> **EXERCISE OBJECTIVE**:
Type out the whole listing again exactly, pictures omitted.
────
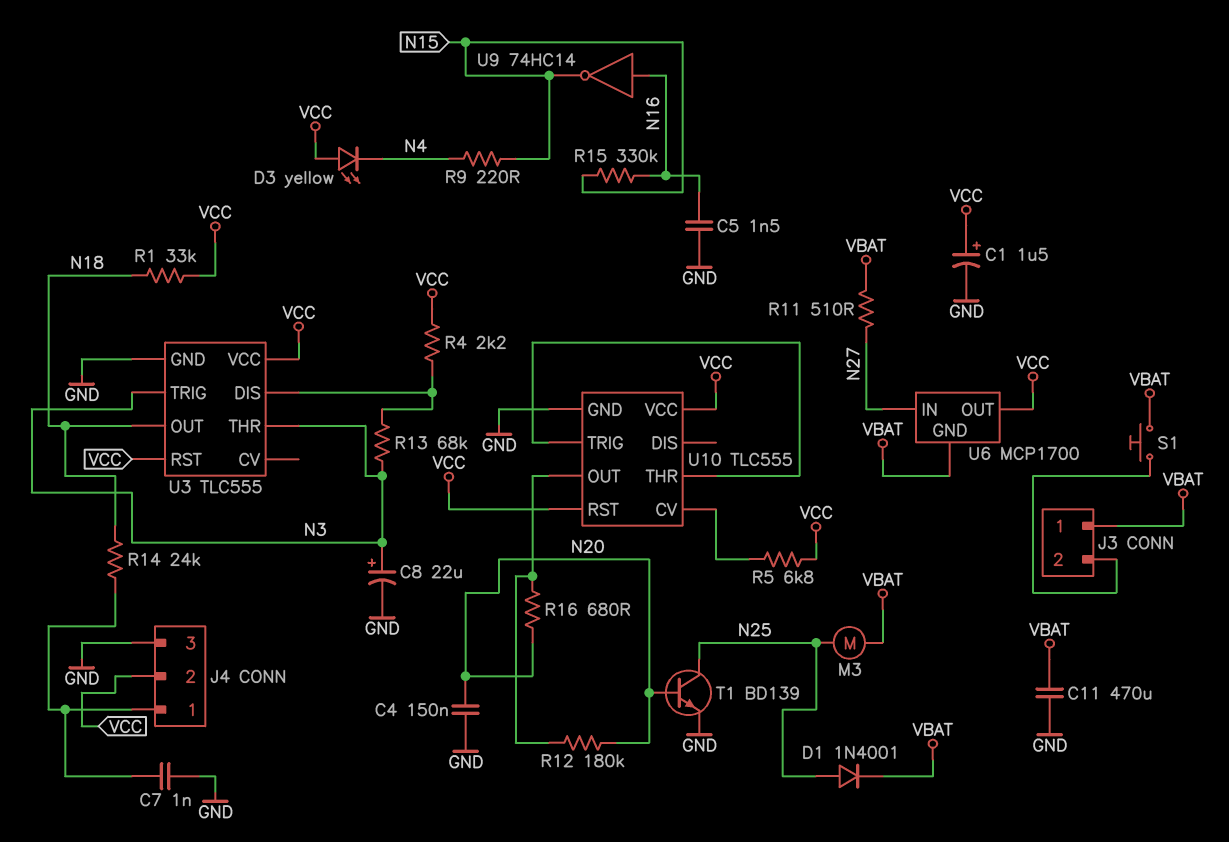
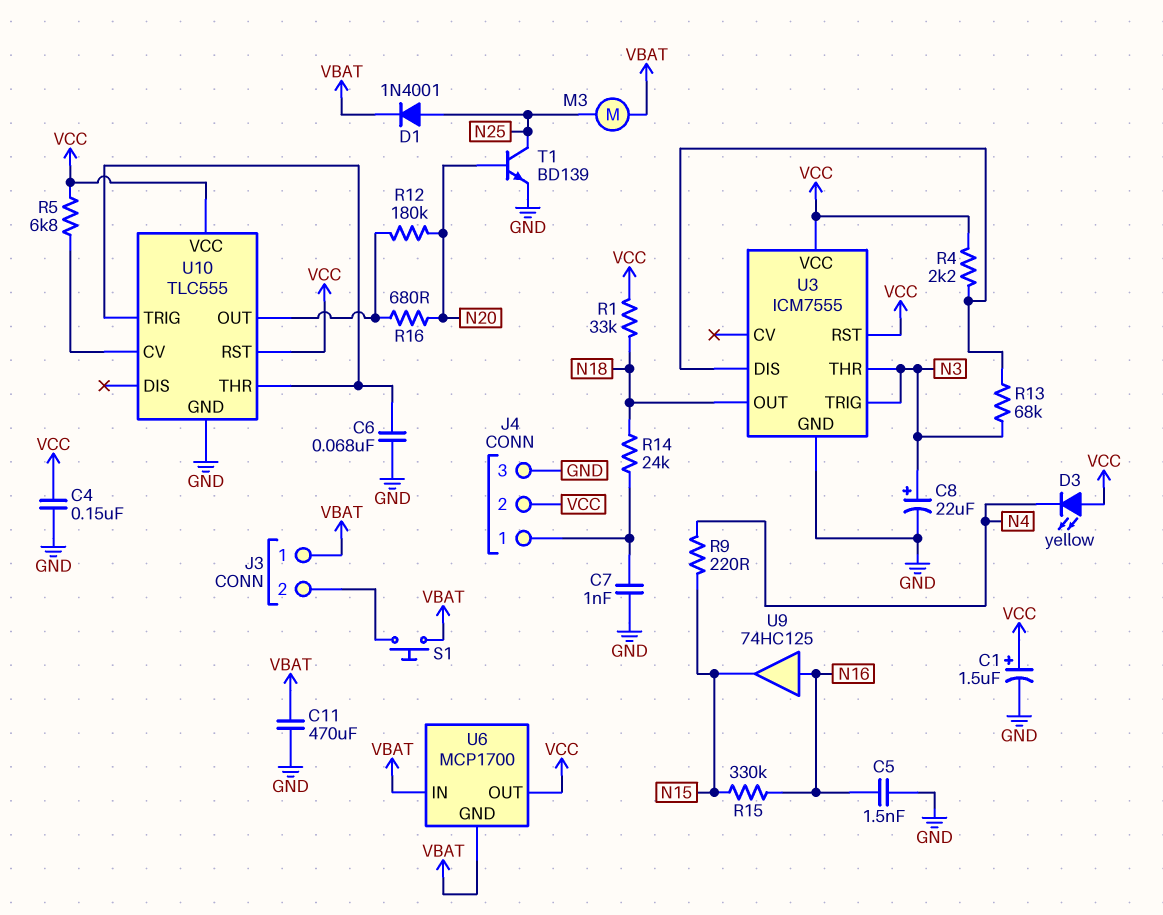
C4: 150nF (GND, N20) -> 150nF (GND, VCC)
C6: none -> 68nF (GND, U10/THR)
R11: 510 (N27, VBAT) -> none
U3: TLC555 -> ICM7555
U6 pin IN: N27 -> VBAT
U9: NOT 74HC14 (in N16, out N15) -> buffer 74HC125 (in N16, out N15)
────
> **RESPONSE TO THE EXERCISE**:
C4: 150nF (GND, N20) -> 150nF (GND, VCC)
C6: none -> 68nF (GND, U10/THR)
R11: 510 (N27, VBAT) -> none
U3: TLC555 -> ICM7555
U6 pin IN: N27 -> VBAT
U9: NOT 74HC14 (in N16, out N15) -> buffer 74HC125 (in N16, out N15)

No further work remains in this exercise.